• [SUPPLIED MATERIAL]:
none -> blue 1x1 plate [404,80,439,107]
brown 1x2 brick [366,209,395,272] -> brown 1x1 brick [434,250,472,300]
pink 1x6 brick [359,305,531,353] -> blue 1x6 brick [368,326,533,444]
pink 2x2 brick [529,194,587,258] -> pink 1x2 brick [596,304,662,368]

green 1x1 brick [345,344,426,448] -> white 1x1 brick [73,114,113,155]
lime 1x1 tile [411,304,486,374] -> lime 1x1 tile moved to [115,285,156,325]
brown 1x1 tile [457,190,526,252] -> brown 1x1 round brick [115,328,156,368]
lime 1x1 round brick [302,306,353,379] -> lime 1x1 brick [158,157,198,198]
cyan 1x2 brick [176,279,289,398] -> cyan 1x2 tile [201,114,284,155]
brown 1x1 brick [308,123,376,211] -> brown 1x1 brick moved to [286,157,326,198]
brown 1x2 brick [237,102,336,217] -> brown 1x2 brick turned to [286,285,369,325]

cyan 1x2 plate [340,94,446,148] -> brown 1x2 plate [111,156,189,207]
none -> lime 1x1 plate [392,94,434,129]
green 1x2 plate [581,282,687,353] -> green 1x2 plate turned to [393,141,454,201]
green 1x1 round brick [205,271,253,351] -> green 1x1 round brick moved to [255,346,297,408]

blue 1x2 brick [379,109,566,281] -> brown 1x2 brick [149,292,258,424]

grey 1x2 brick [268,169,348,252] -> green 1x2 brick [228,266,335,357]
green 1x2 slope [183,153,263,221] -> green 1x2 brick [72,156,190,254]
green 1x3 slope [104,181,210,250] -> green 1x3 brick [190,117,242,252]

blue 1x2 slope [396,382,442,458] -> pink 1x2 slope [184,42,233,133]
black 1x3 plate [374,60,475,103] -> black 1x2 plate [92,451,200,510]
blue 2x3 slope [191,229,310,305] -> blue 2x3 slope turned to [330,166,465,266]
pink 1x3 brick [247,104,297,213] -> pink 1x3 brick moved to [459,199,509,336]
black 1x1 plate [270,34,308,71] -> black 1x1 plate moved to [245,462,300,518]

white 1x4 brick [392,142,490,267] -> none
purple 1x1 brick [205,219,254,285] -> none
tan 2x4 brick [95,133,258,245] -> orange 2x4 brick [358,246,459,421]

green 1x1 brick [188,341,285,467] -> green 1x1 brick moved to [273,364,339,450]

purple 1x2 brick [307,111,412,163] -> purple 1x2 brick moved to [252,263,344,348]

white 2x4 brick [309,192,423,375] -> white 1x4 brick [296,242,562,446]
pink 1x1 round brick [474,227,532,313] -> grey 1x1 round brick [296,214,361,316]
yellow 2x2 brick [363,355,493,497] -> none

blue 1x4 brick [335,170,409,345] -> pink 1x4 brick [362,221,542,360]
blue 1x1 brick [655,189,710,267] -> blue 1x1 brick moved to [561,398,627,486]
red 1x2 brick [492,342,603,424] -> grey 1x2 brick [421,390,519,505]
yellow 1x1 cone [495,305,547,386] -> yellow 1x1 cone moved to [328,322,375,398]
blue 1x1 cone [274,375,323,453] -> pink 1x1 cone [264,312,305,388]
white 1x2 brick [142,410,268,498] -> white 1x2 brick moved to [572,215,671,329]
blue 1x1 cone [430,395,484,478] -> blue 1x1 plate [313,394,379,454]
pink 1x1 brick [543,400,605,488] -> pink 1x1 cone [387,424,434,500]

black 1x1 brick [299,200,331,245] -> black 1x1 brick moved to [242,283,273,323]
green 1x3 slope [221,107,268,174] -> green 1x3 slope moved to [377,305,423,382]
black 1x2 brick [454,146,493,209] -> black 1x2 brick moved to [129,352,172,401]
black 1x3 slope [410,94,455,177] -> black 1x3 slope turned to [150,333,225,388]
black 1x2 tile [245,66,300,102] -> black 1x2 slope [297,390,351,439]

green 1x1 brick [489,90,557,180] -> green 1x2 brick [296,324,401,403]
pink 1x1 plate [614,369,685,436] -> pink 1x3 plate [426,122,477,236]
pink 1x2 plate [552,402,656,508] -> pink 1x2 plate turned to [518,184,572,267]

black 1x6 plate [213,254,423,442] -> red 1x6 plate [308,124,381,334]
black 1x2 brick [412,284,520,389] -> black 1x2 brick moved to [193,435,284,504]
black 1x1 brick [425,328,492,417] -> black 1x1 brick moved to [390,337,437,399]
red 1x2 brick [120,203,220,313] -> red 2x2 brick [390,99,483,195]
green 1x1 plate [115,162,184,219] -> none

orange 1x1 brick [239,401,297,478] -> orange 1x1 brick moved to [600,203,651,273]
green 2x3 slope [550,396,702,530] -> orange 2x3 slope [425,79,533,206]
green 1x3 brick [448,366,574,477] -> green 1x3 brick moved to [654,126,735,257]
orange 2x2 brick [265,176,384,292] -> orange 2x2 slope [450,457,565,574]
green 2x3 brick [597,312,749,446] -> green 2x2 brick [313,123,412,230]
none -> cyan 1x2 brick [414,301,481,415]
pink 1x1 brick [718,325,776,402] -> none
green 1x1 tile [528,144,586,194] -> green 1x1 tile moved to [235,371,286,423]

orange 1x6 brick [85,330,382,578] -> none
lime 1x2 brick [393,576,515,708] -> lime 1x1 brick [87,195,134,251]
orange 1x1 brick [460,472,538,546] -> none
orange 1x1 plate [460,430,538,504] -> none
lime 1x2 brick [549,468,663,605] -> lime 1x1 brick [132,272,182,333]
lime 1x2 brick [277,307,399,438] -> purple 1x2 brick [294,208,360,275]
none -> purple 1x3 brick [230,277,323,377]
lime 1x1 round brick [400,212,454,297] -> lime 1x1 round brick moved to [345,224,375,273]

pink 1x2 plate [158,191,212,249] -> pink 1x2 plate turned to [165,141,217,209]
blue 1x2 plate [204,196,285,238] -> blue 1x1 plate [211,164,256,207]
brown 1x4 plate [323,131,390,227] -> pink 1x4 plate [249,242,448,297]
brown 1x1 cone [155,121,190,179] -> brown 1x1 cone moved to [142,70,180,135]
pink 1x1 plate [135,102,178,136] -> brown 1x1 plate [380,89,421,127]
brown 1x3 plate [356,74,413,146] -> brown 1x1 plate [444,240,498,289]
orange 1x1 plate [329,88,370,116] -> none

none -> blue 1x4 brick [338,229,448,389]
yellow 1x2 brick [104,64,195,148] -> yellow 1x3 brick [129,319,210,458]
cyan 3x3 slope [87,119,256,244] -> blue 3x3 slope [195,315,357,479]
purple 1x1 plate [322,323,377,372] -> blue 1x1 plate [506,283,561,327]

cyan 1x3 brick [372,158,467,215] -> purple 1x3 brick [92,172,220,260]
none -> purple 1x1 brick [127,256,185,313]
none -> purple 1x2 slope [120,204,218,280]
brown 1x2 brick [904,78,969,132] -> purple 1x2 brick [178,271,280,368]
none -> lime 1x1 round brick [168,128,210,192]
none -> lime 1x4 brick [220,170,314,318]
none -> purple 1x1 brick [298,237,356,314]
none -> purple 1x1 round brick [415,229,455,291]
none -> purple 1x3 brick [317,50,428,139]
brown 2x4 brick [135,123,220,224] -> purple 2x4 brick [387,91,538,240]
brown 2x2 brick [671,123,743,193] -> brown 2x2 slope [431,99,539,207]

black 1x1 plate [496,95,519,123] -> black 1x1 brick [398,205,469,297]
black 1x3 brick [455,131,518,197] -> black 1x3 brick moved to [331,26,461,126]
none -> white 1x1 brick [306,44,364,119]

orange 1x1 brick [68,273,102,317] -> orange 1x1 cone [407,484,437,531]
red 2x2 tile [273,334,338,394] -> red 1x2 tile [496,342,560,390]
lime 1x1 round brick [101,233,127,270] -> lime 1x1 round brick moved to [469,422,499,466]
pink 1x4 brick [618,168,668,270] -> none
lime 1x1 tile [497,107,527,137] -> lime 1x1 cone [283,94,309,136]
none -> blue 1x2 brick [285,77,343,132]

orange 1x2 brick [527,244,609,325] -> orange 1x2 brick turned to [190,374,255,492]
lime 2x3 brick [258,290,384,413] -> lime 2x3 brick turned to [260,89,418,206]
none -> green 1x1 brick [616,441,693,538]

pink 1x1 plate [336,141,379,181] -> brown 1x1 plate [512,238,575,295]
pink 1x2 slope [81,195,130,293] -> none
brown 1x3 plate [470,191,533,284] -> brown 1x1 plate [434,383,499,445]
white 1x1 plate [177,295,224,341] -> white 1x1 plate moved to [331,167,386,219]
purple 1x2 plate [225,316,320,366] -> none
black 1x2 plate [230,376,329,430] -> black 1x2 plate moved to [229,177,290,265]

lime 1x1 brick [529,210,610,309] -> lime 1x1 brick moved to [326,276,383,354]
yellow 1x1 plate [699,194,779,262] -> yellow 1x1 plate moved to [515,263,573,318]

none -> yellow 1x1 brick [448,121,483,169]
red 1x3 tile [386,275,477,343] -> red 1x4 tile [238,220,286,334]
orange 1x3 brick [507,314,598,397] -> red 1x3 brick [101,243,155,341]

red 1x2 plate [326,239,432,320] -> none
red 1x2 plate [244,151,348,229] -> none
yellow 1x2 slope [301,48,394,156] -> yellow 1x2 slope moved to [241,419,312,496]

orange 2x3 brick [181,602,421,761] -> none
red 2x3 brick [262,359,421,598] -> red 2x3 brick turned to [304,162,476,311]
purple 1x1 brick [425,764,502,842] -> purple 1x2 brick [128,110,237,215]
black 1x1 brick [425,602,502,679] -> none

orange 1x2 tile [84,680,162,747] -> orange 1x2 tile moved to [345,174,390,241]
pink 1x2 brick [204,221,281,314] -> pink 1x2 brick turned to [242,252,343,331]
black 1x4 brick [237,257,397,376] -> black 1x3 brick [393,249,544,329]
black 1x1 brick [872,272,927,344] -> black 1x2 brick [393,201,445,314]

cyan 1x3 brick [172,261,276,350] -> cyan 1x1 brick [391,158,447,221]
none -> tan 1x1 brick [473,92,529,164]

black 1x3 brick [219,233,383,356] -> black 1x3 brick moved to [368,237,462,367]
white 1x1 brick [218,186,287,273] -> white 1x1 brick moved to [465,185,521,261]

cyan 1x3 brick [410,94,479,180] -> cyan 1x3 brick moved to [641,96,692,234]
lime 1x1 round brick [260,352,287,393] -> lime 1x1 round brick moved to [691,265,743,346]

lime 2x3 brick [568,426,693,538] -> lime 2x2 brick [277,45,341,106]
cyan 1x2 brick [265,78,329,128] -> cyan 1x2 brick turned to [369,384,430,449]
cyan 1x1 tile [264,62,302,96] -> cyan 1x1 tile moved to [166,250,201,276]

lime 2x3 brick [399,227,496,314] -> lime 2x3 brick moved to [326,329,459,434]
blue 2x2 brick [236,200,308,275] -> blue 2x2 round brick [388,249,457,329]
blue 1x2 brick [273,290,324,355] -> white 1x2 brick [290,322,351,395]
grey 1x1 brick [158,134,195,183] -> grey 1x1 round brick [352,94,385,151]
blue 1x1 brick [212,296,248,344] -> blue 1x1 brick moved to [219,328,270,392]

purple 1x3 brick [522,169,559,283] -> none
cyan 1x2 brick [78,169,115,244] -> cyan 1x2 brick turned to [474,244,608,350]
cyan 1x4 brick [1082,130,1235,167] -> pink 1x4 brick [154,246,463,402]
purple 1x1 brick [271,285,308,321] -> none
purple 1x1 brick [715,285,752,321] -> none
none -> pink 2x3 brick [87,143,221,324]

• [EXERCISE DESCRIPTION]: Your answer must be the lines above from the one containing "red 1x2 plate [244,151,348,229] -> none" to the one containing "cyan 1x1 tile [264,62,302,96]", both included, restated word for word.

• [TASK RESPONSE]:
red 1x2 plate [244,151,348,229] -> none
yellow 1x2 slope [301,48,394,156] -> yellow 1x2 slope moved to [241,419,312,496]

orange 2x3 brick [181,602,421,761] -> none
red 2x3 brick [262,359,421,598] -> red 2x3 brick turned to [304,162,476,311]
purple 1x1 brick [425,764,502,842] -> purple 1x2 brick [128,110,237,215]
black 1x1 brick [425,602,502,679] -> none

orange 1x2 tile [84,680,162,747] -> orange 1x2 tile moved to [345,174,390,241]
pink 1x2 brick [204,221,281,314] -> pink 1x2 brick turned to [242,252,343,331]
black 1x4 brick [237,257,397,376] -> black 1x3 brick [393,249,544,329]
black 1x1 brick [872,272,927,344] -> black 1x2 brick [393,201,445,314]

cyan 1x3 brick [172,261,276,350] -> cyan 1x1 brick [391,158,447,221]
none -> tan 1x1 brick [473,92,529,164]

black 1x3 brick [219,233,383,356] -> black 1x3 brick moved to [368,237,462,367]
white 1x1 brick [218,186,287,273] -> white 1x1 brick moved to [465,185,521,261]

cyan 1x3 brick [410,94,479,180] -> cyan 1x3 brick moved to [641,96,692,234]
lime 1x1 round brick [260,352,287,393] -> lime 1x1 round brick moved to [691,265,743,346]

lime 2x3 brick [568,426,693,538] -> lime 2x2 brick [277,45,341,106]
cyan 1x2 brick [265,78,329,128] -> cyan 1x2 brick turned to [369,384,430,449]
cyan 1x1 tile [264,62,302,96] -> cyan 1x1 tile moved to [166,250,201,276]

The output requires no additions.